■ **Brief**
Omit the pictures and copy the entries exactly.

■ **Supplied records**

▬▬▬

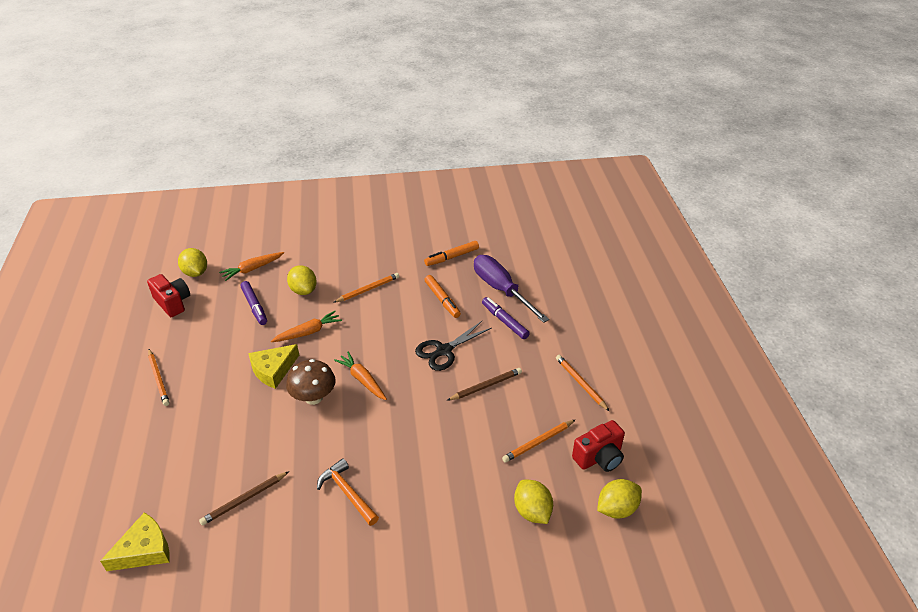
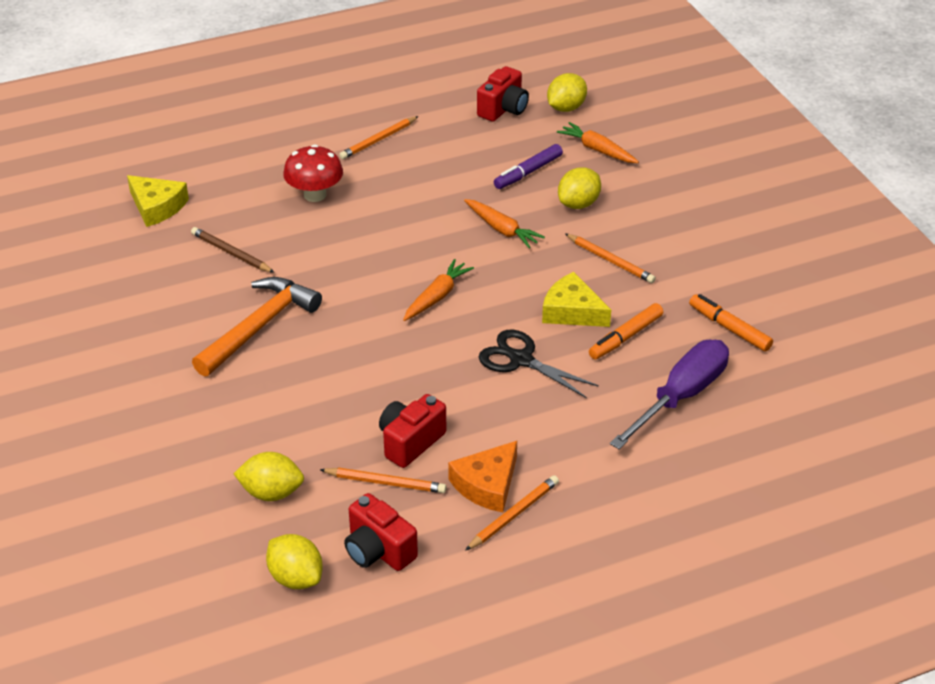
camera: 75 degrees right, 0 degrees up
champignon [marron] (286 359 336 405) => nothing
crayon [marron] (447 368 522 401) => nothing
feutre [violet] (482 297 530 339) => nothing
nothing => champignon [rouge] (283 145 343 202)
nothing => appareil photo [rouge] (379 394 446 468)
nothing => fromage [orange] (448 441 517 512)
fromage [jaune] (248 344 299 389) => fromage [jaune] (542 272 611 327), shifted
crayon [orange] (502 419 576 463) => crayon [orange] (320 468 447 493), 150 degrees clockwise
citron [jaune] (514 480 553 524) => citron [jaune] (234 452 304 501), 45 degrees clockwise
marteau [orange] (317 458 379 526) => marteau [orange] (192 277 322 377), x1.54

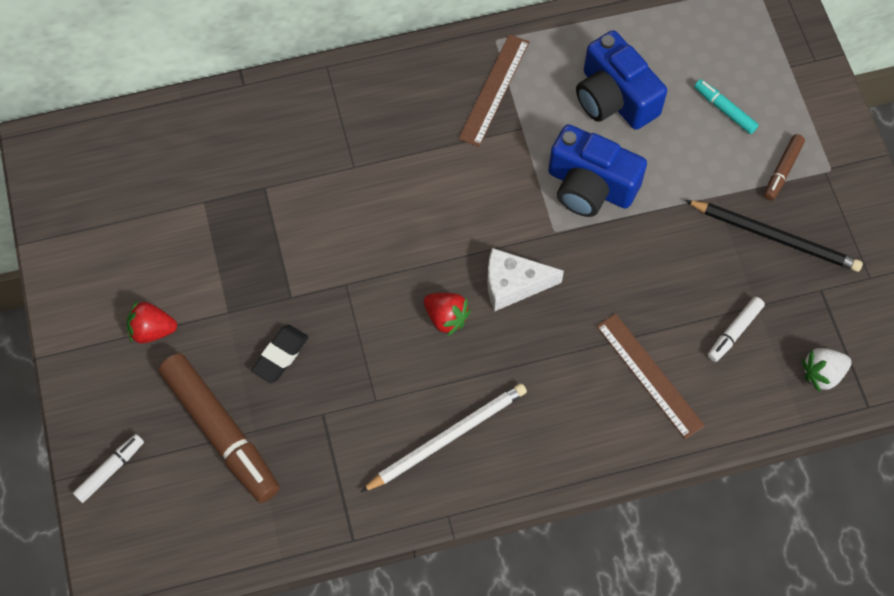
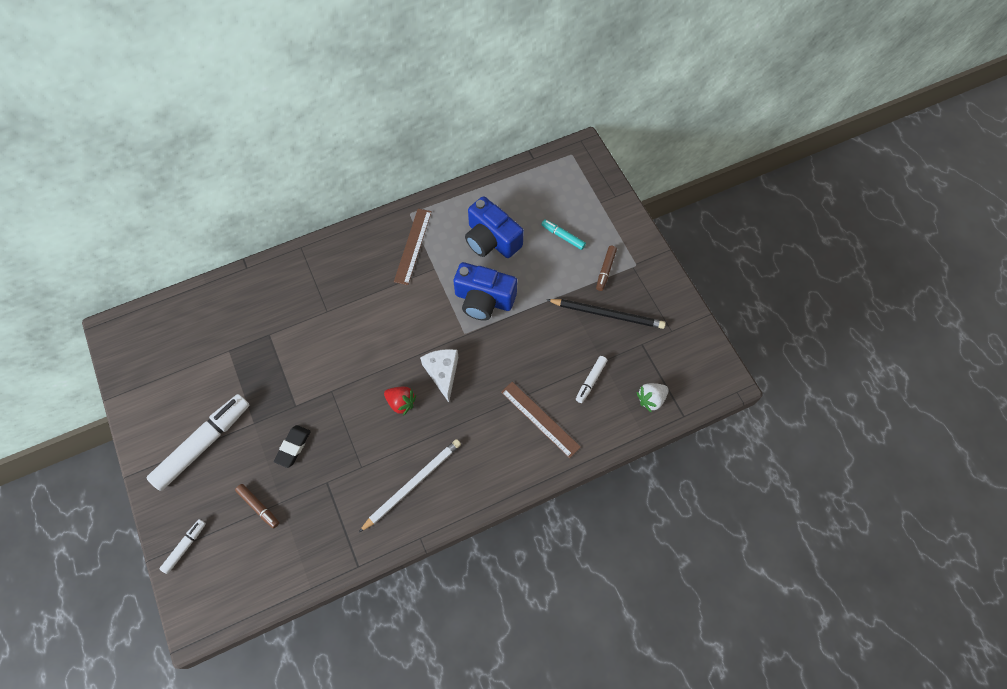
camera: 10 degrees left, 0 degrees up
fraise [rouge] (127 301 177 344) => feutre [blanc] (147 394 249 491)
fromage [blanc] (487 248 564 311) => fromage [blanc] (420 349 458 402), 90 degrees clockwise
feutre [marron] (158 353 280 503) => feutre [marron] (235 484 279 528), x0.48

▬▬▬

■ **Reply**
camera: 75 degrees right, 0 degrees up
champignon [marron] (286 359 336 405) => nothing
crayon [marron] (447 368 522 401) => nothing
feutre [violet] (482 297 530 339) => nothing
nothing => champignon [rouge] (283 145 343 202)
nothing => appareil photo [rouge] (379 394 446 468)
nothing => fromage [orange] (448 441 517 512)
fromage [jaune] (248 344 299 389) => fromage [jaune] (542 272 611 327), shifted
crayon [orange] (502 419 576 463) => crayon [orange] (320 468 447 493), 150 degrees clockwise
citron [jaune] (514 480 553 524) => citron [jaune] (234 452 304 501), 45 degrees clockwise
marteau [orange] (317 458 379 526) => marteau [orange] (192 277 322 377), x1.54

camera: 10 degrees left, 0 degrees up
fraise [rouge] (127 301 177 344) => feutre [blanc] (147 394 249 491)
fromage [blanc] (487 248 564 311) => fromage [blanc] (420 349 458 402), 90 degrees clockwise
feutre [marron] (158 353 280 503) => feutre [marron] (235 484 279 528), x0.48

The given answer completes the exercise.